─── Supplied material
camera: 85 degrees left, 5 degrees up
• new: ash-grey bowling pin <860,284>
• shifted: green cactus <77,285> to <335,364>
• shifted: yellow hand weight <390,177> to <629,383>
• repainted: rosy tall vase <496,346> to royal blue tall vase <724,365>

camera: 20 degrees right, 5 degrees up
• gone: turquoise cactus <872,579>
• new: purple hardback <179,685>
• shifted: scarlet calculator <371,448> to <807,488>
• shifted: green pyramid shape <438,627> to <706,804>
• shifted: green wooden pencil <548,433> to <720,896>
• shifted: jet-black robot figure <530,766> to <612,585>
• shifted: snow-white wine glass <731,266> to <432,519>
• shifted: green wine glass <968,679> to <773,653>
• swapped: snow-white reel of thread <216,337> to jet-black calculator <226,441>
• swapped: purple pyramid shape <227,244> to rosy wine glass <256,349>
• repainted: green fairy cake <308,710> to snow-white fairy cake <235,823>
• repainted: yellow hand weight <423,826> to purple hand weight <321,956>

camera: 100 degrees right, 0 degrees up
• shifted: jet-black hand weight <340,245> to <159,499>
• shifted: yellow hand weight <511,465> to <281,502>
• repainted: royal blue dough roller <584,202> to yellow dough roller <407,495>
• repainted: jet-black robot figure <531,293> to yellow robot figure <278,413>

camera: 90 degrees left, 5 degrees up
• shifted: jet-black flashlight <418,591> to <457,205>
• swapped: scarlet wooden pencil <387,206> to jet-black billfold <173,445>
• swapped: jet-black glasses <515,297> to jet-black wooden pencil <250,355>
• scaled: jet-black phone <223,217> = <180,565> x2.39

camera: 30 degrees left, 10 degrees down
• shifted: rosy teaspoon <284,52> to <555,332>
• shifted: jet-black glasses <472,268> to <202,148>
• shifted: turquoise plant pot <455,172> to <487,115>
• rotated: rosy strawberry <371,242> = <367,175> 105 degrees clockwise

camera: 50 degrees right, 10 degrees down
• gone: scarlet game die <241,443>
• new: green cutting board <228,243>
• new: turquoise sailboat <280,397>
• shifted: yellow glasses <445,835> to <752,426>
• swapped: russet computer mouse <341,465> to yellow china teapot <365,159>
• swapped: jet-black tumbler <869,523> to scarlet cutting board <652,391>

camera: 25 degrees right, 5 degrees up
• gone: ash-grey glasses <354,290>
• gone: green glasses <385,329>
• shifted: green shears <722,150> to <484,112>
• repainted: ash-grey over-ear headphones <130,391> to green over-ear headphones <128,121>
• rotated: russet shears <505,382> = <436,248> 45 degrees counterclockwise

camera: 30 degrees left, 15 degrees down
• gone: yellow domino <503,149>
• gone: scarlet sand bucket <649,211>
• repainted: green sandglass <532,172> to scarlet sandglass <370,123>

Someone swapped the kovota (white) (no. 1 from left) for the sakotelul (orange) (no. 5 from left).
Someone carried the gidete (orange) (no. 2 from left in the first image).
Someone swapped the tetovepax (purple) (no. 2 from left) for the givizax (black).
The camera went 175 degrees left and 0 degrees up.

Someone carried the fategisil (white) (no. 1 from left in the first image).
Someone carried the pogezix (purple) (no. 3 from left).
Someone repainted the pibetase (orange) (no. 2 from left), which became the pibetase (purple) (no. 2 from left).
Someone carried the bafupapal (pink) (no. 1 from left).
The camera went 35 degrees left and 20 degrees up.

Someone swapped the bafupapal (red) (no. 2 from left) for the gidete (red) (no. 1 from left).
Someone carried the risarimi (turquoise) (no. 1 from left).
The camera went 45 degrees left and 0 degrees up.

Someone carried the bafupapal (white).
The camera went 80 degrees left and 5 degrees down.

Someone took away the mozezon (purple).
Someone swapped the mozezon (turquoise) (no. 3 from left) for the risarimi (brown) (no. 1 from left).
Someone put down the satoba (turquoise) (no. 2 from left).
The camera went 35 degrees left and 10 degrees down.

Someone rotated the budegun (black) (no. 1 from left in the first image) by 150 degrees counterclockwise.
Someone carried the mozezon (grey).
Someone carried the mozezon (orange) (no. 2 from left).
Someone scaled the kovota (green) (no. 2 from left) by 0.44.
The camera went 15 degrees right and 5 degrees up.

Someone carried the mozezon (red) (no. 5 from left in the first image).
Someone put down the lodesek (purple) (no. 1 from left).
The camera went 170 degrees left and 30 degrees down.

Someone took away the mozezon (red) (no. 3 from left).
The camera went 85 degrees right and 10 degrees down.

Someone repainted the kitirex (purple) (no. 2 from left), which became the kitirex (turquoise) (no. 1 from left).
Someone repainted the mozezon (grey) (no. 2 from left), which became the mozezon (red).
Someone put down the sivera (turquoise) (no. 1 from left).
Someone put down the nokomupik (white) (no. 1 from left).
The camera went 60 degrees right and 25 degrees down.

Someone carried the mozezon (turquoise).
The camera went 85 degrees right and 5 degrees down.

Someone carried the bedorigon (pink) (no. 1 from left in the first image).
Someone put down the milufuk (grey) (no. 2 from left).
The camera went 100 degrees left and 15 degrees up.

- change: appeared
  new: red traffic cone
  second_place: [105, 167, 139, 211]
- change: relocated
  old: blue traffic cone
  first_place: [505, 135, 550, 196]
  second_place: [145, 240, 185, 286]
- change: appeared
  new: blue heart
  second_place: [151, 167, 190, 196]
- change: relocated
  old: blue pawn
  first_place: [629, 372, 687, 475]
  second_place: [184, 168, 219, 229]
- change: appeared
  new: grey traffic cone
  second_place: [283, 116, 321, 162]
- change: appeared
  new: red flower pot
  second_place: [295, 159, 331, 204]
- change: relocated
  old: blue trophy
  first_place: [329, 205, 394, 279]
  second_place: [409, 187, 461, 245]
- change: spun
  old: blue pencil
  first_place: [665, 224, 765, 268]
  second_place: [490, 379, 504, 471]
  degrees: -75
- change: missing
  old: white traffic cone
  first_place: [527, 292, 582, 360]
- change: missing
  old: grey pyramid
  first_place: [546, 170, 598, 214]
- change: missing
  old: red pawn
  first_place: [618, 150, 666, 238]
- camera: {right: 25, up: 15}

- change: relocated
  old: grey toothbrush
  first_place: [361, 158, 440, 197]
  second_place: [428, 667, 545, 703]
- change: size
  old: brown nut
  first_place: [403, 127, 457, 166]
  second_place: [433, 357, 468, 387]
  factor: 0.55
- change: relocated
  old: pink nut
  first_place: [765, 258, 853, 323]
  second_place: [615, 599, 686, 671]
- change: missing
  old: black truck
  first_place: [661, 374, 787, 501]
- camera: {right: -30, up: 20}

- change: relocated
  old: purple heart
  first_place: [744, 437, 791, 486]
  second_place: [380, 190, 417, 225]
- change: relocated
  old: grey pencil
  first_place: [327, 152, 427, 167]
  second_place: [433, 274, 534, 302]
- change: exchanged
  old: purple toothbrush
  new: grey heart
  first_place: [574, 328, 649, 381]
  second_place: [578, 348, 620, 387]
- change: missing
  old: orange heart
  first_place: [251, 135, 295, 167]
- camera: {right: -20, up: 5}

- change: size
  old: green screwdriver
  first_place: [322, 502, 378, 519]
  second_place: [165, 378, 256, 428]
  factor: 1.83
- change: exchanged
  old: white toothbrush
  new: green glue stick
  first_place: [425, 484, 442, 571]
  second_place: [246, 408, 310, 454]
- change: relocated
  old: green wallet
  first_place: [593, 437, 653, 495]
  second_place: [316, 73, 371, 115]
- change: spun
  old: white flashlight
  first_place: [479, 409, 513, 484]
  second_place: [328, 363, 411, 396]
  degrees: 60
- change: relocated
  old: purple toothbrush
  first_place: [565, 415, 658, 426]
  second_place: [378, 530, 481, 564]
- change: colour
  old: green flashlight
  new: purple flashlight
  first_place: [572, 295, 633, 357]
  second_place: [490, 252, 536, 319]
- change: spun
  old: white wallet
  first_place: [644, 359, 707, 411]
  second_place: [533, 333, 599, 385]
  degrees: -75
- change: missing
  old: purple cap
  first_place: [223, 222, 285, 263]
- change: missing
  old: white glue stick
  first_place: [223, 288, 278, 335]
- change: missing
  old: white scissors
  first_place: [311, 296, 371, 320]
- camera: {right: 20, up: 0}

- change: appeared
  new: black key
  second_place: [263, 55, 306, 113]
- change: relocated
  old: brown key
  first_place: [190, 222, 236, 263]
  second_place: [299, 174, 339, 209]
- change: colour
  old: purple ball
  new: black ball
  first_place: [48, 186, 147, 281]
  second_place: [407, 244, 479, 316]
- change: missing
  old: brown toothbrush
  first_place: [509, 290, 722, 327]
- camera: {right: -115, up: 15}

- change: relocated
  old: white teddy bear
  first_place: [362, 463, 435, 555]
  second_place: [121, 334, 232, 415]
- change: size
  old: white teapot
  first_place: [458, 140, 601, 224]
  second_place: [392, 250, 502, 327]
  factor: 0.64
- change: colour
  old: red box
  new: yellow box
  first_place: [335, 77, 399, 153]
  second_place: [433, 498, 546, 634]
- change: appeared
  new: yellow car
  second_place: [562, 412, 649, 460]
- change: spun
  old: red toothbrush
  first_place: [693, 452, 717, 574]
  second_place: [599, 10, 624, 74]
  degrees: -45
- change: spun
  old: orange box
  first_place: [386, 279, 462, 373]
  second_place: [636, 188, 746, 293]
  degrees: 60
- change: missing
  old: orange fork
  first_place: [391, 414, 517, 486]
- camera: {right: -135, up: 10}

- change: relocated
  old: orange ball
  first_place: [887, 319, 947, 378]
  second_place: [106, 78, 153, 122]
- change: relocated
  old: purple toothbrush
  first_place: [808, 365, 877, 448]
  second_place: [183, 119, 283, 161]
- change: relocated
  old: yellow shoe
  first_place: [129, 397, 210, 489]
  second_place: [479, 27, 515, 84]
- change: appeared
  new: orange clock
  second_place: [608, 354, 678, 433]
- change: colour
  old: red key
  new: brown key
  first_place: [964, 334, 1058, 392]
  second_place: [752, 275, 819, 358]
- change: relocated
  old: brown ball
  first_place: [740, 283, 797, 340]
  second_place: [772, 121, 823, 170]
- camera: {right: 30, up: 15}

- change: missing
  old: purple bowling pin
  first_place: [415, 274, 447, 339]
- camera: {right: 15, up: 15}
──────
Task goal. Each line in the listing above from the one containing "old: blue trophy" through the one containing "first_place: [527, 292, 582, 360]" should be repeated exactly, and no other line.

Expected answer.
  old: blue trophy
  first_place: [329, 205, 394, 279]
  second_place: [409, 187, 461, 245]
- change: spun
  old: blue pencil
  first_place: [665, 224, 765, 268]
  second_place: [490, 379, 504, 471]
  degrees: -75
- change: missing
  old: white traffic cone
  first_place: [527, 292, 582, 360]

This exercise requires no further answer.